ABOUT THIS EXERCISE:
Below are records; count the lines that contain "blue" and state only that count.

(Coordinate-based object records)

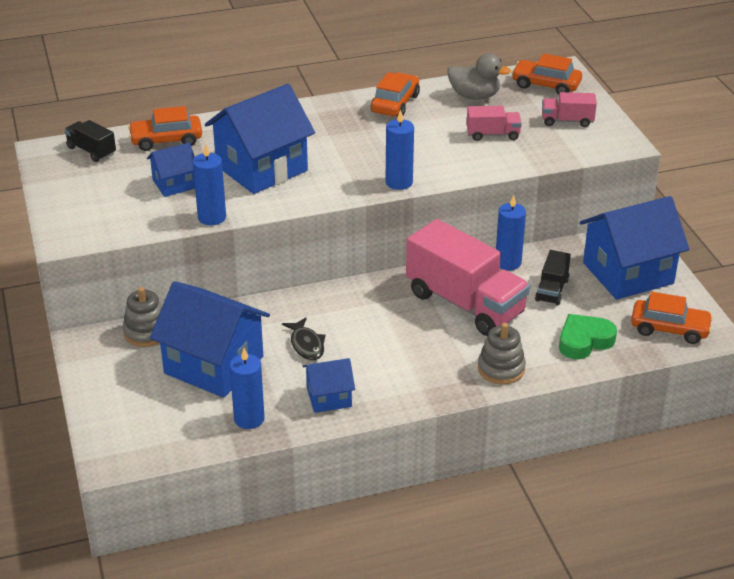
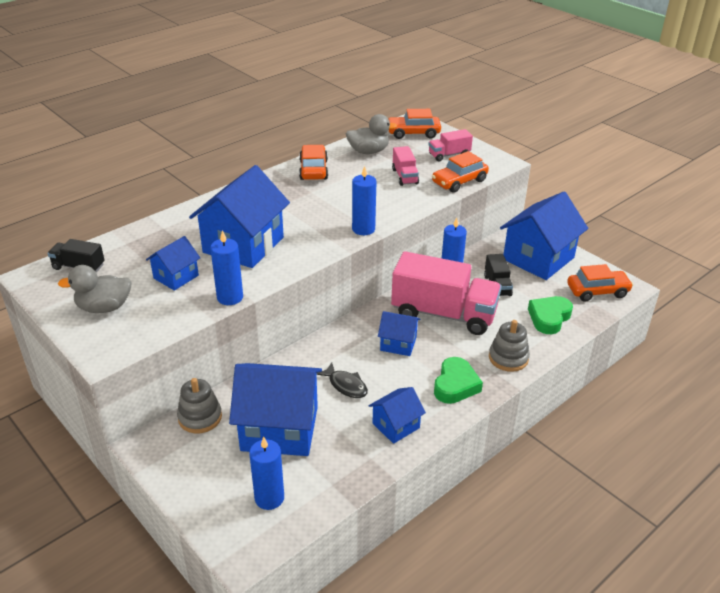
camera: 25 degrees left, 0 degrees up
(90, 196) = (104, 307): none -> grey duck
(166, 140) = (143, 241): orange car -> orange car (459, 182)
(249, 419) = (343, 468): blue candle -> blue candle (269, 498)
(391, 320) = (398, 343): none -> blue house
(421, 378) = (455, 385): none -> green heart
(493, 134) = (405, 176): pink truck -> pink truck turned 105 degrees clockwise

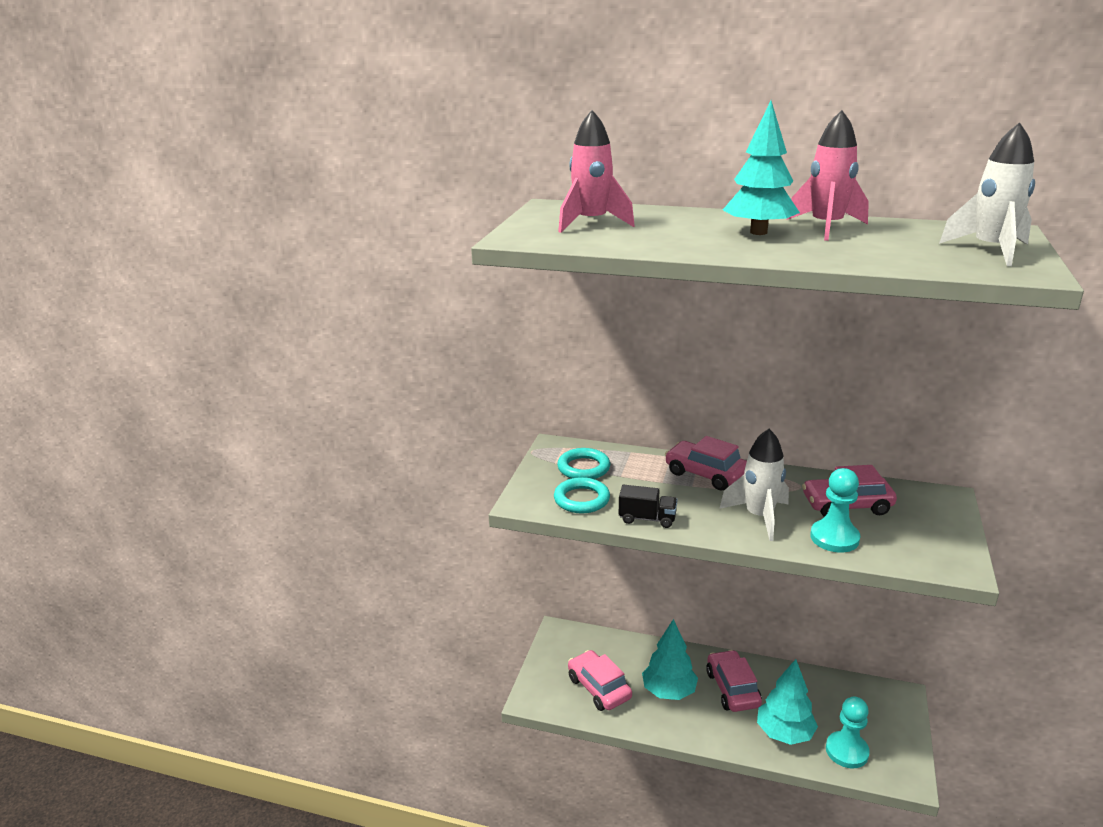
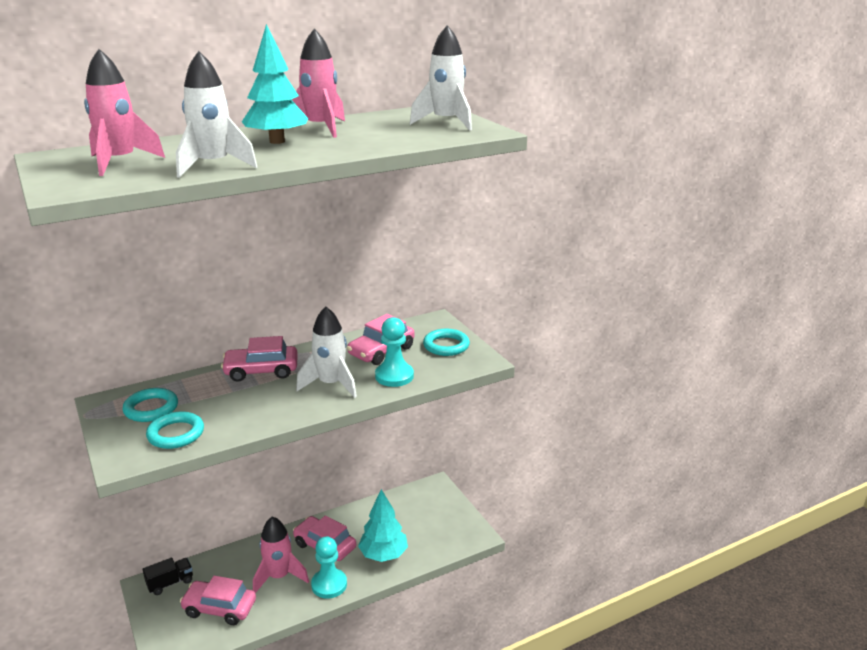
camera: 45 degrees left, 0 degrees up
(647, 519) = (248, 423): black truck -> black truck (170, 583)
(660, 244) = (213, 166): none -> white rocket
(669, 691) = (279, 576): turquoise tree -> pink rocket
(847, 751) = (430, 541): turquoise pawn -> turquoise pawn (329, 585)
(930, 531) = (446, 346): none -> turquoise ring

==

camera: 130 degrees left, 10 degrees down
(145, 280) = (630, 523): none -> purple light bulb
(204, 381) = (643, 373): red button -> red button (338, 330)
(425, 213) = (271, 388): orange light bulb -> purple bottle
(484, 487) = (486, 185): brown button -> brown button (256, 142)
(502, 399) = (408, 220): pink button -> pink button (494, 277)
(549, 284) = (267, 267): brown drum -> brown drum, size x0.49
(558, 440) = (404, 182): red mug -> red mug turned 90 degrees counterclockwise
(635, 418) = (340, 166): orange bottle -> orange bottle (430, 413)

TASK SOLUTION:
2